Work instructions -> Give back all of the data exactly as it stands, with the pictures removed.

Data extracts ->
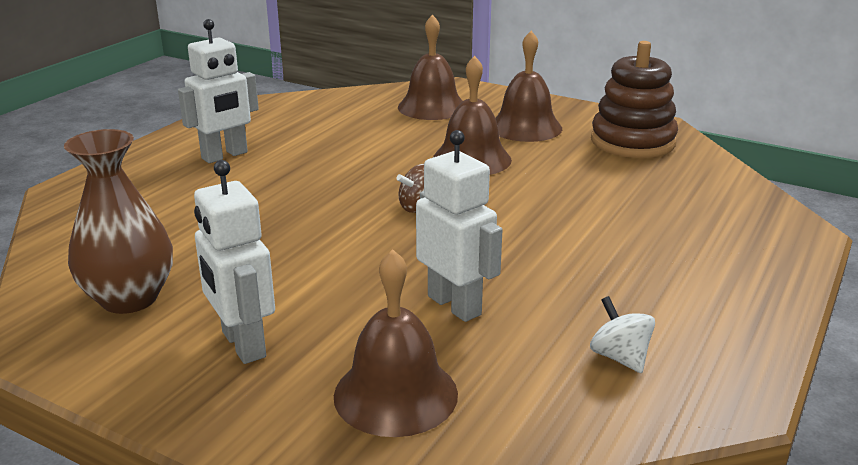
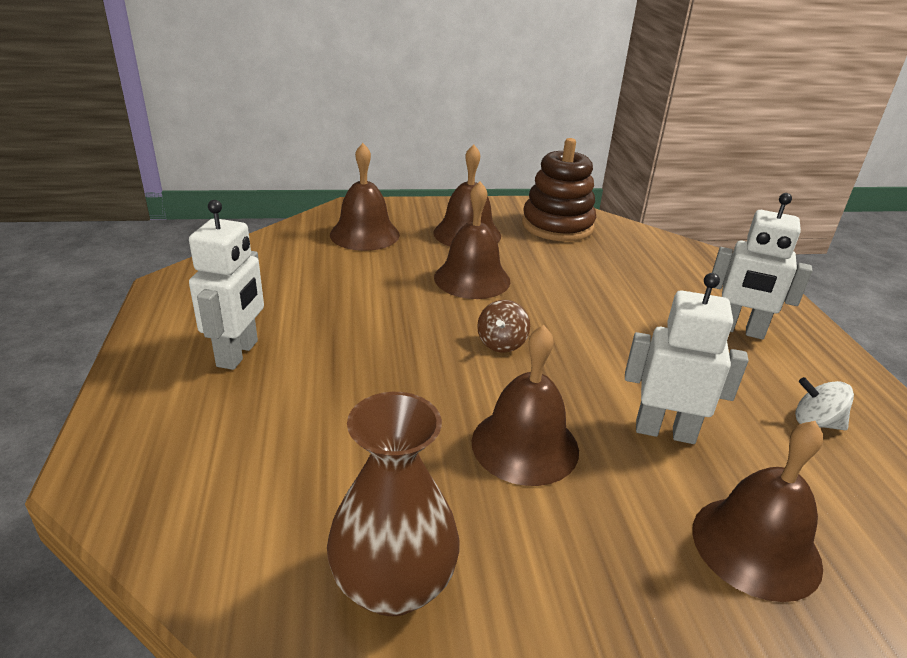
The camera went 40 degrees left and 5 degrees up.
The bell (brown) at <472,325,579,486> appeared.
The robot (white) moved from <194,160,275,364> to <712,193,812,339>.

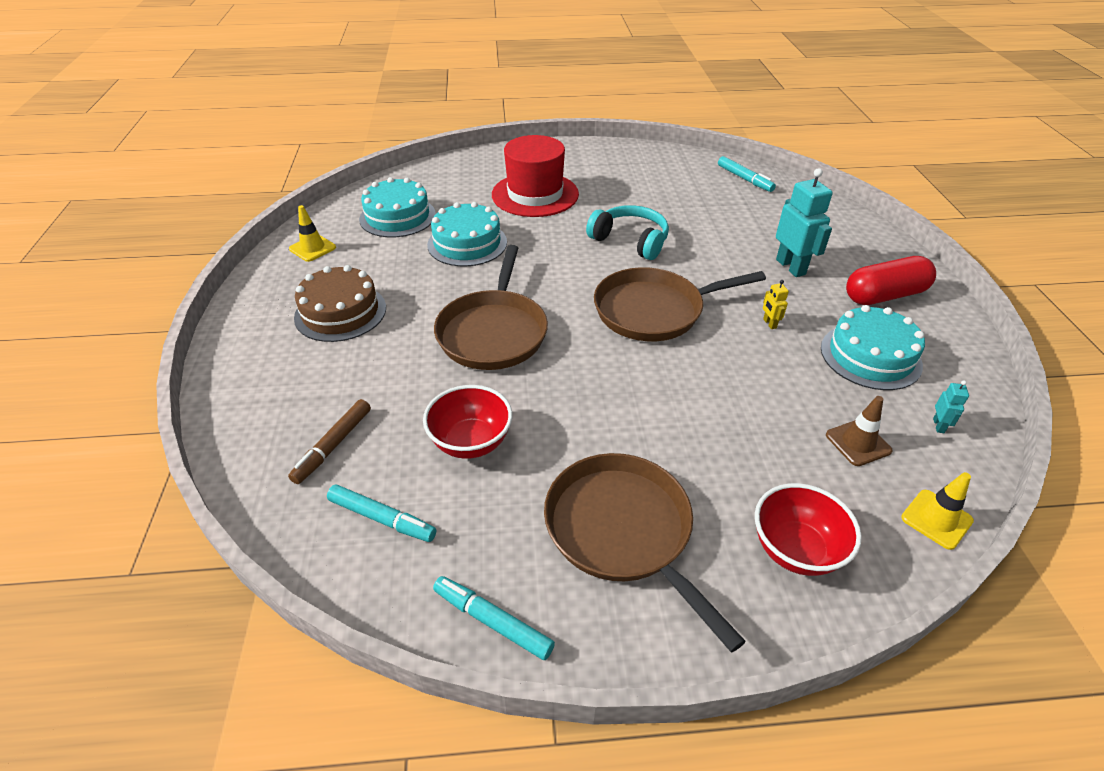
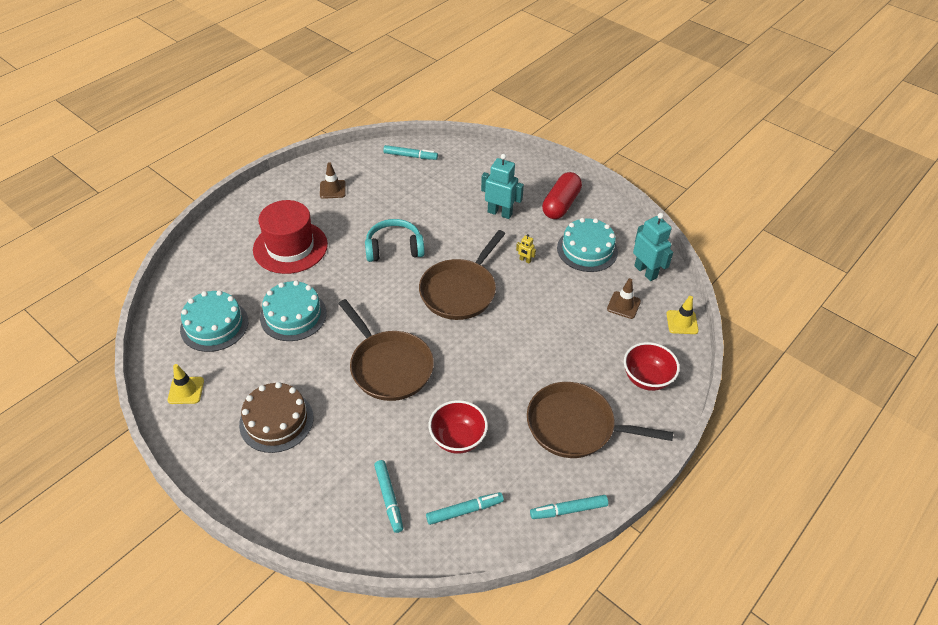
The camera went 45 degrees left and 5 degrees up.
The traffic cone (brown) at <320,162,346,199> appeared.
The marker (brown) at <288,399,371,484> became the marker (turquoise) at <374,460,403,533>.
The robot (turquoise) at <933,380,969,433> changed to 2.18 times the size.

Written response ->
The camera went 40 degrees left and 5 degrees up.
The bell (brown) at <472,325,579,486> appeared.
The robot (white) moved from <194,160,275,364> to <712,193,812,339>.

The camera went 45 degrees left and 5 degrees up.
The traffic cone (brown) at <320,162,346,199> appeared.
The marker (brown) at <288,399,371,484> became the marker (turquoise) at <374,460,403,533>.
The robot (turquoise) at <933,380,969,433> changed to 2.18 times the size.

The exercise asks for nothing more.